◆ Work task:
Omitting any pictures, transcribe the entries below exactly.

◆ Data excerpts:
* * * *
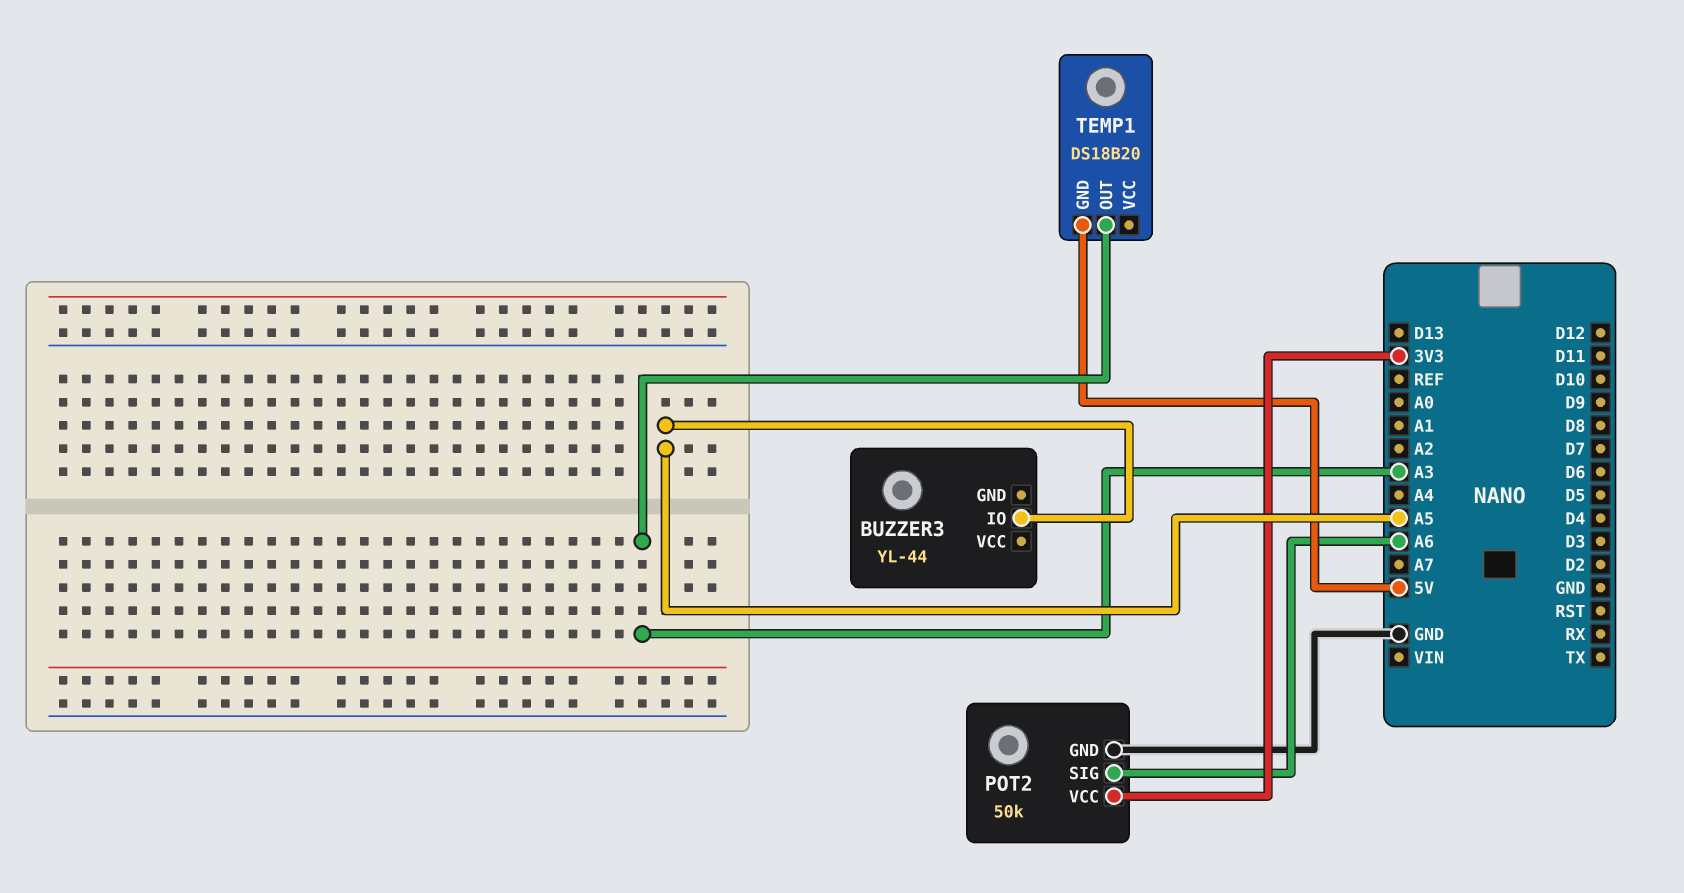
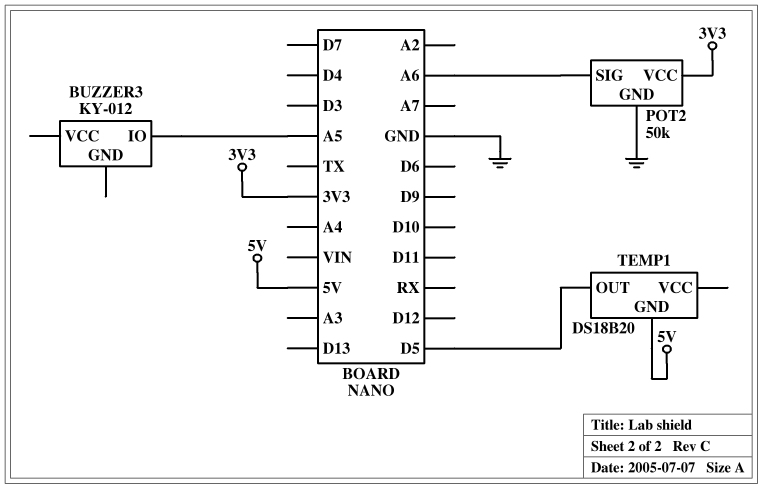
BUZZER3: YL-44 -> KY-012
TEMP1 pin OUT: A3 -> D5

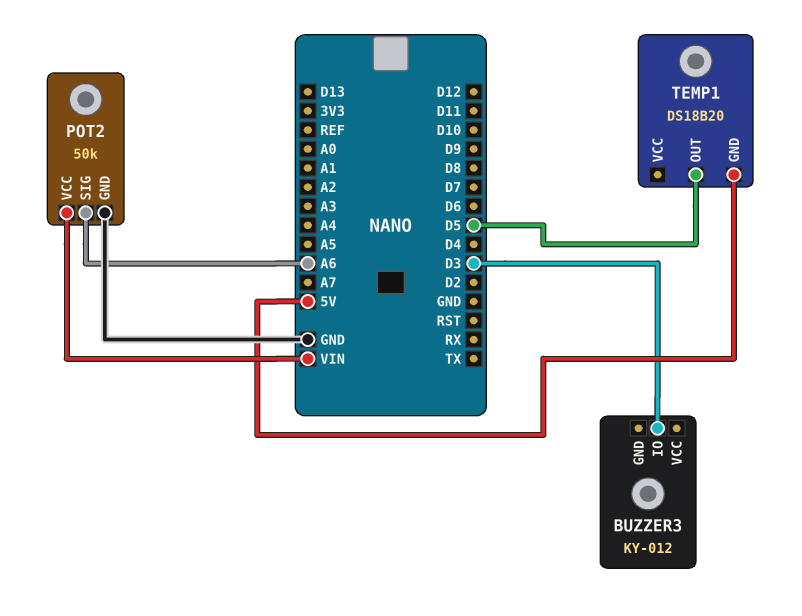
BUZZER3 pin IO: A5 -> D3
POT2 pin VCC: 3V3 -> VIN

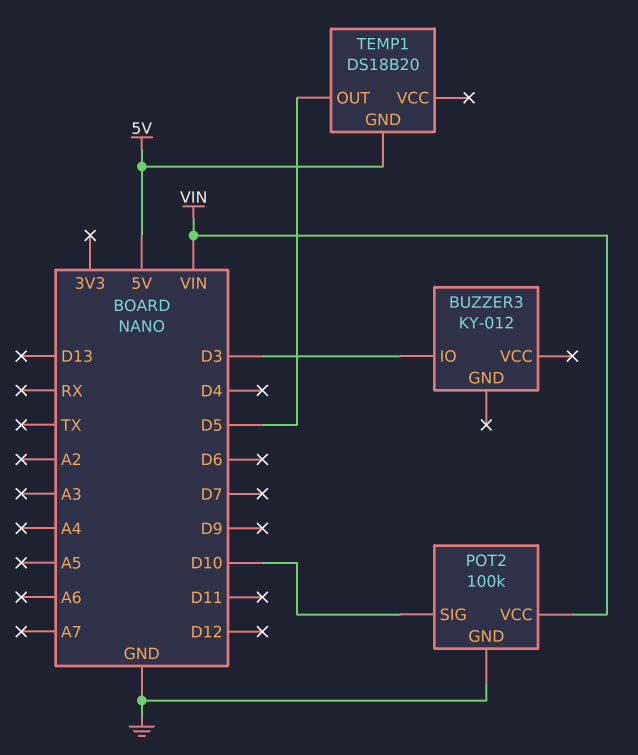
POT2: 50k -> 100k
POT2 pin SIG: A6 -> D10

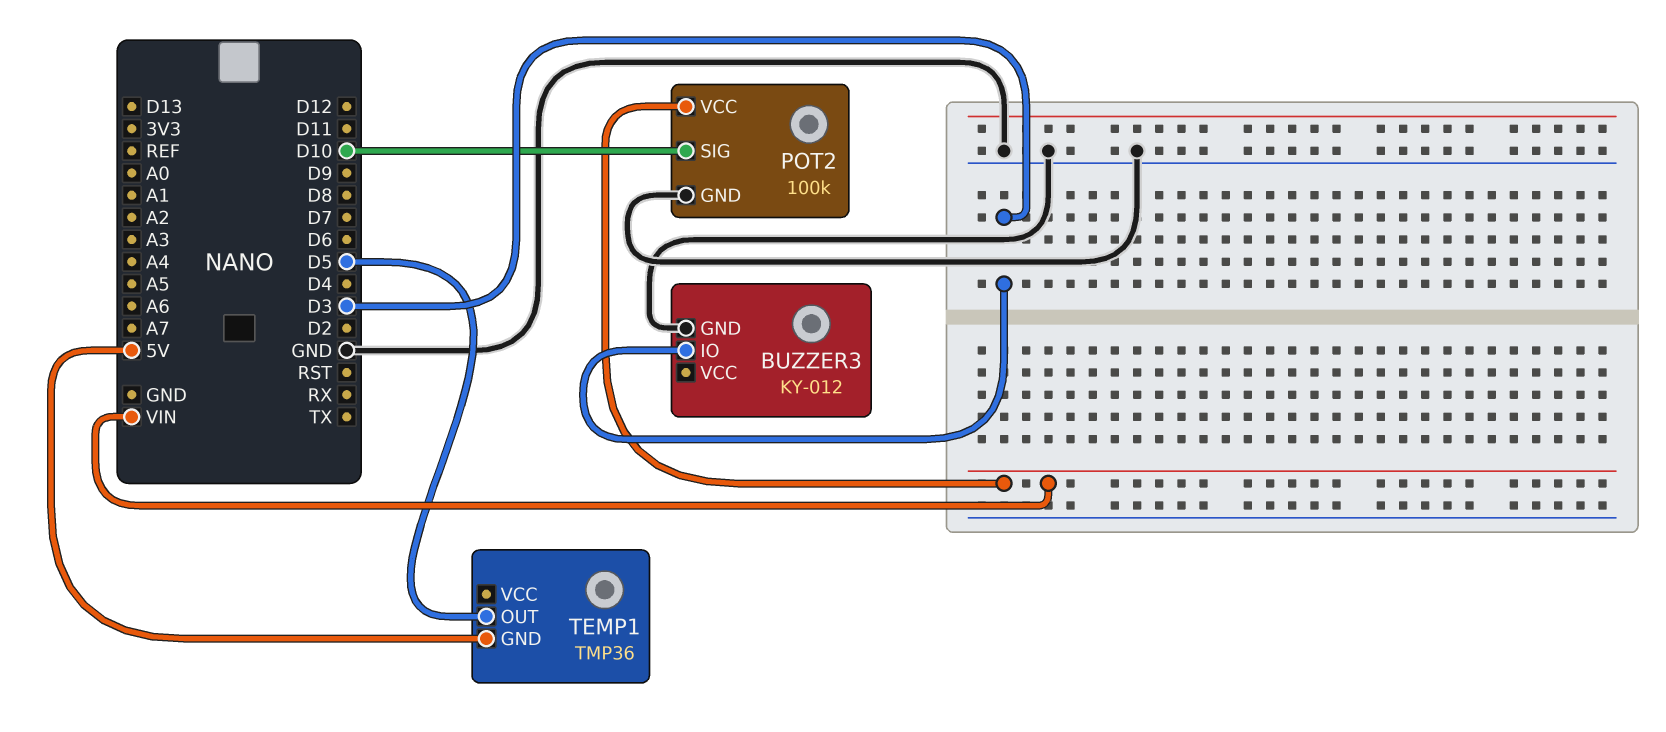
BUZZER3 pin GND: none -> GND
TEMP1: DS18B20 -> TMP36

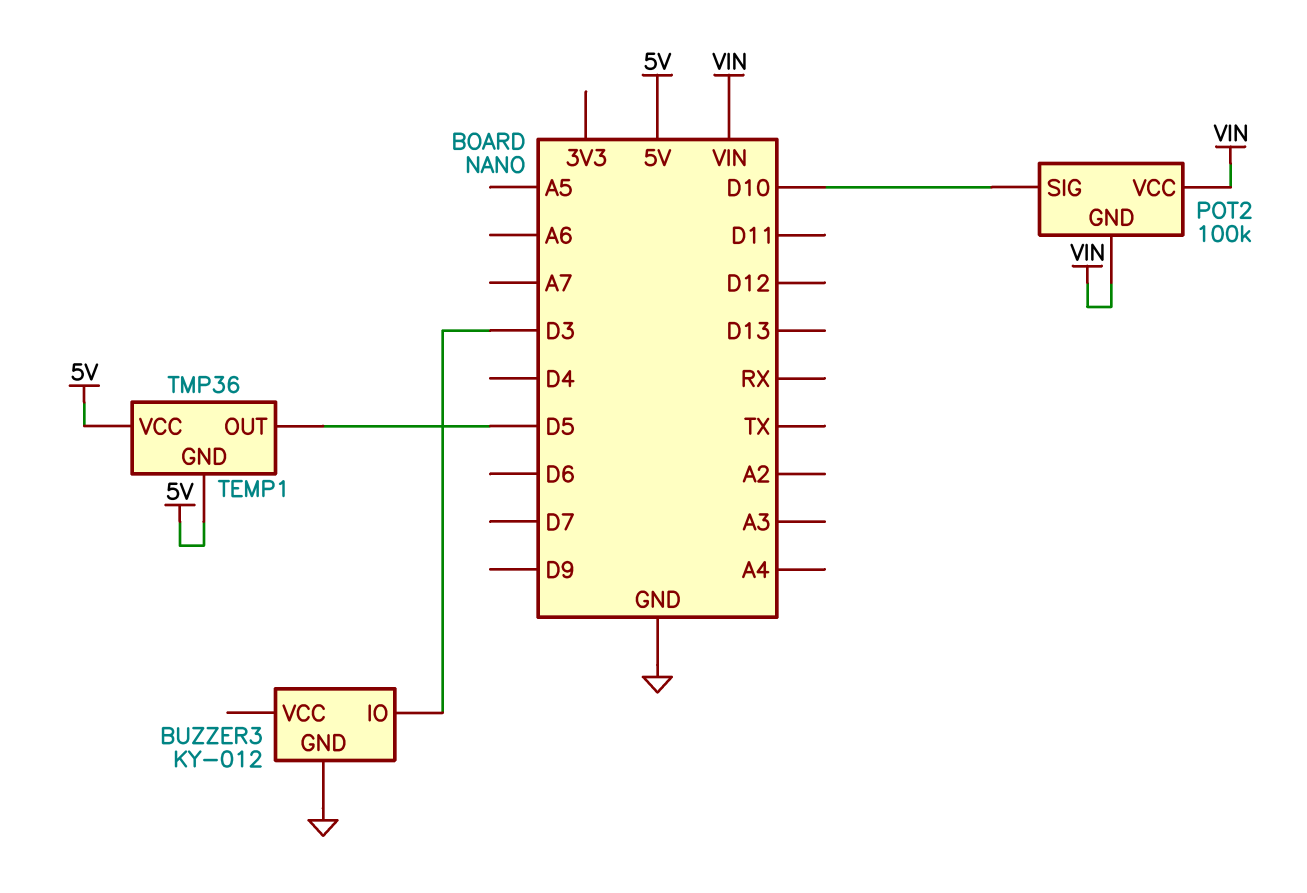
POT2 pin GND: GND -> VIN
TEMP1 pin VCC: none -> 5V

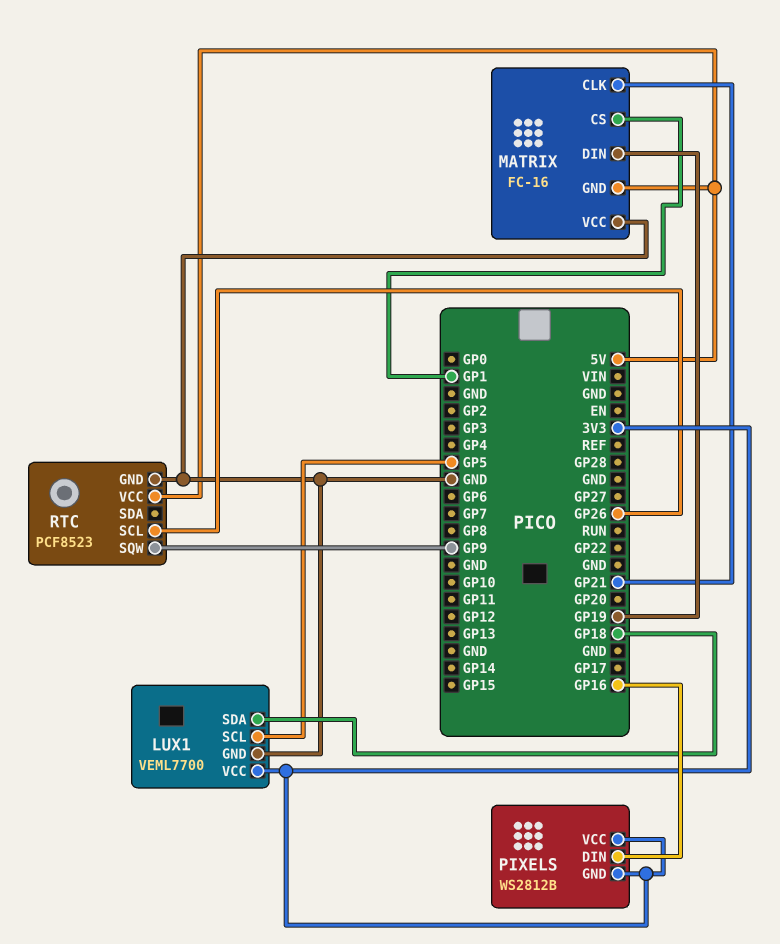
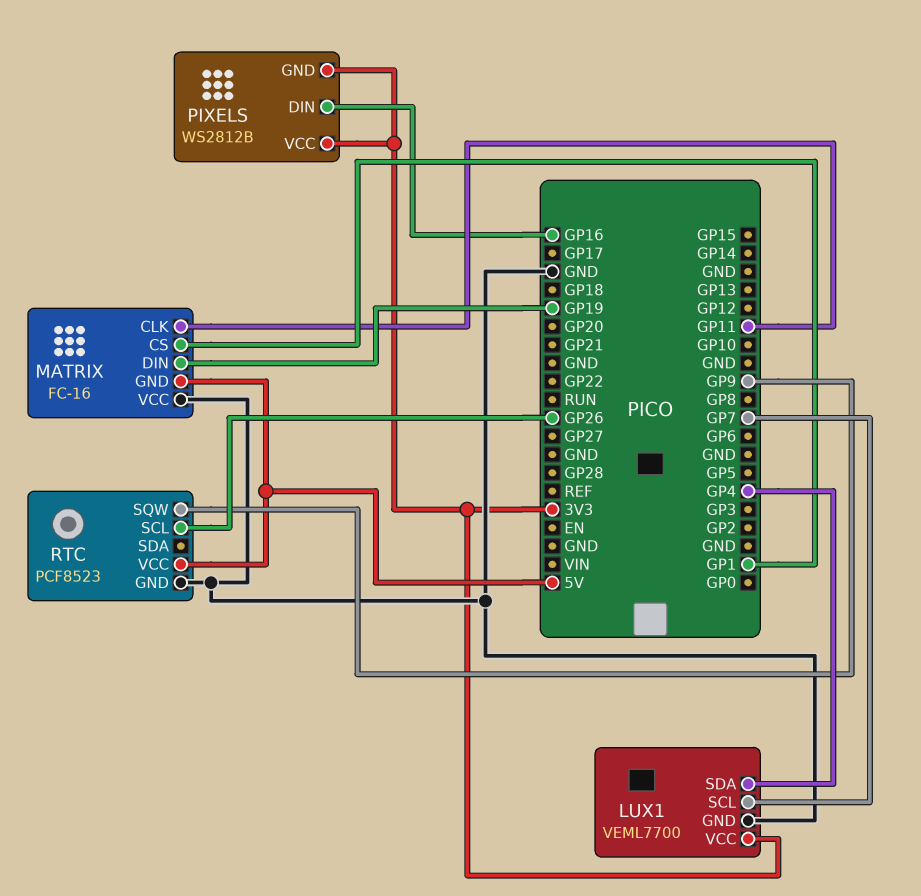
LUX1 pin SCL: GP5 -> GP7
LUX1 pin SDA: GP18 -> GP4
MATRIX pin CLK: GP21 -> GP11

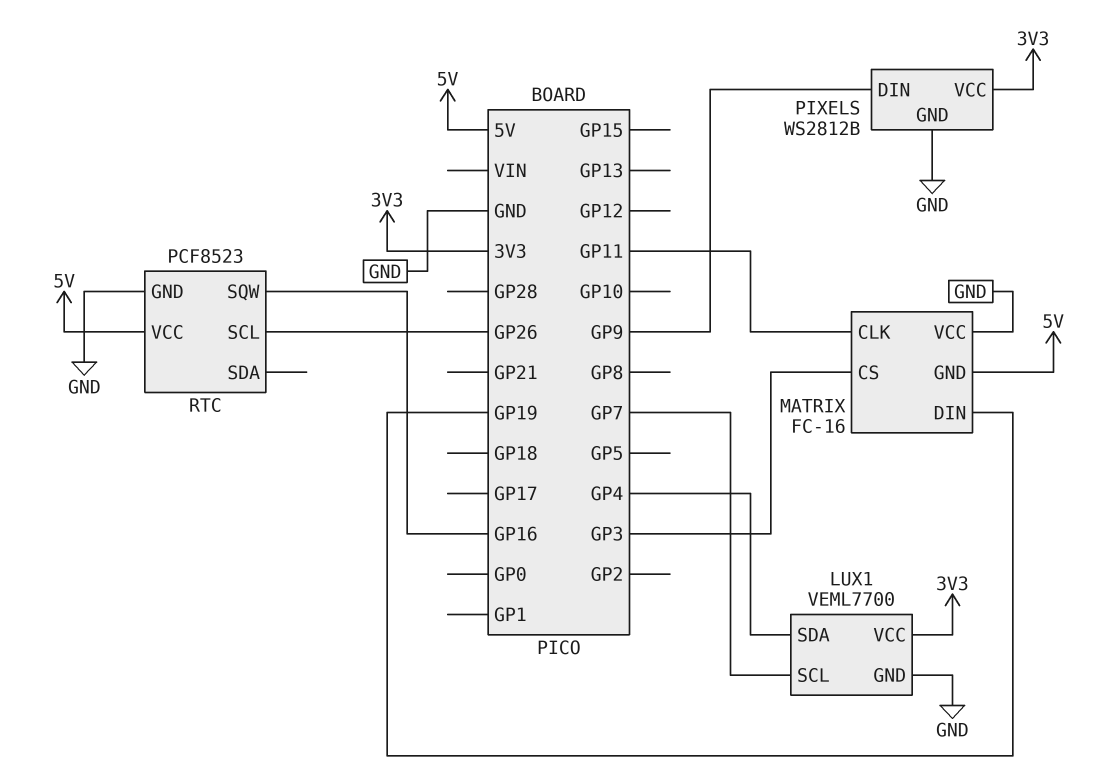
MATRIX pin CS: GP1 -> GP3
PIXELS pin DIN: GP16 -> GP9
PIXELS pin GND: 3V3 -> GND
RTC pin SQW: GP9 -> GP16

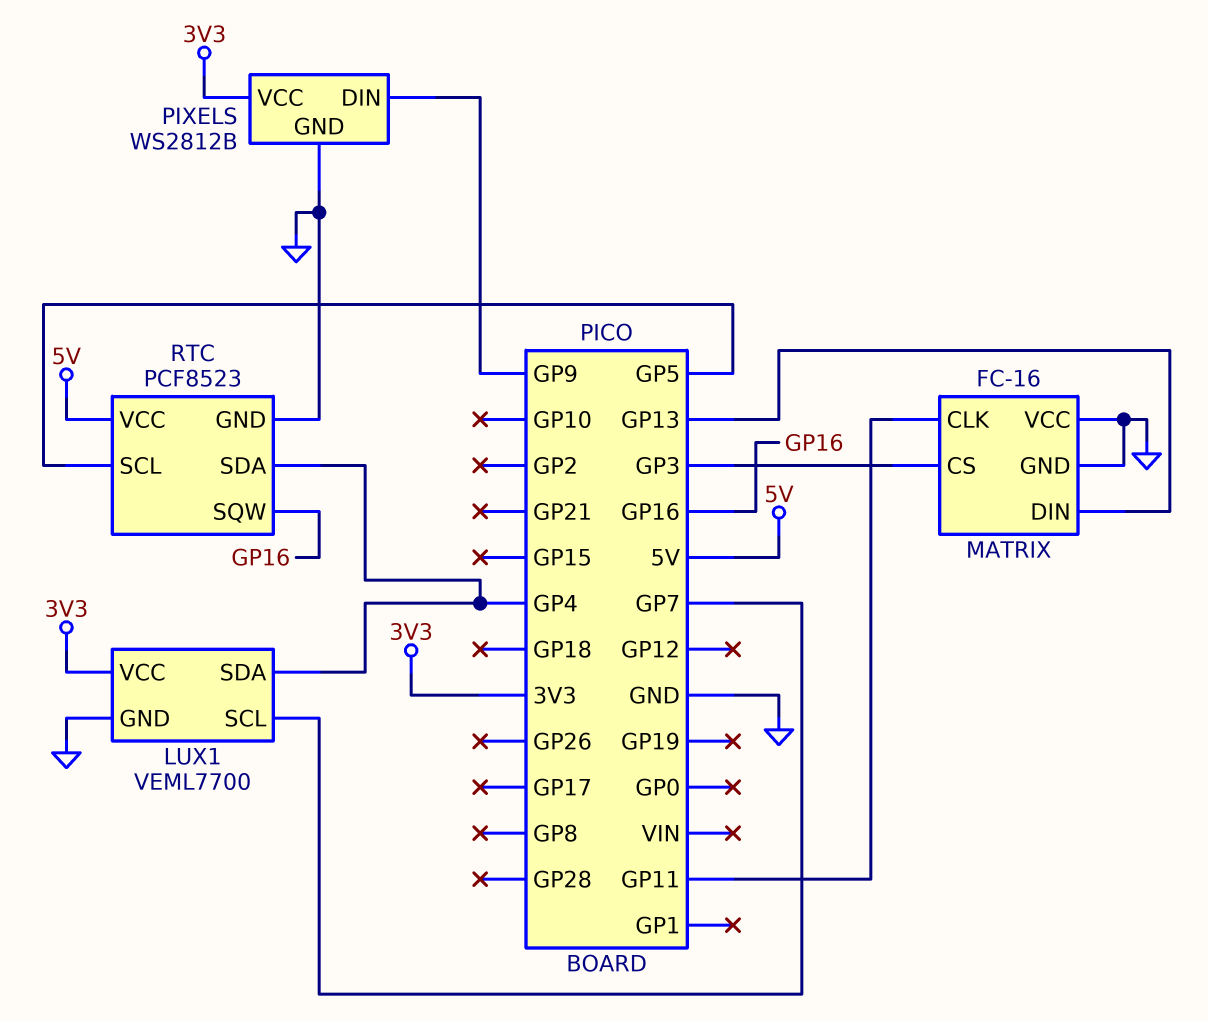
MATRIX pin DIN: GP19 -> GP13
MATRIX pin GND: 5V -> GND
RTC pin SCL: GP26 -> GP5
RTC pin SDA: none -> GP4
* * * *
◆ Solution:
BUZZER3: YL-44 -> KY-012
TEMP1 pin OUT: A3 -> D5

BUZZER3 pin IO: A5 -> D3
POT2 pin VCC: 3V3 -> VIN

POT2: 50k -> 100k
POT2 pin SIG: A6 -> D10

BUZZER3 pin GND: none -> GND
TEMP1: DS18B20 -> TMP36

POT2 pin GND: GND -> VIN
TEMP1 pin VCC: none -> 5V

LUX1 pin SCL: GP5 -> GP7
LUX1 pin SDA: GP18 -> GP4
MATRIX pin CLK: GP21 -> GP11

MATRIX pin CS: GP1 -> GP3
PIXELS pin DIN: GP16 -> GP9
PIXELS pin GND: 3V3 -> GND
RTC pin SQW: GP9 -> GP16

MATRIX pin DIN: GP19 -> GP13
MATRIX pin GND: 5V -> GND
RTC pin SCL: GP26 -> GP5
RTC pin SDA: none -> GP4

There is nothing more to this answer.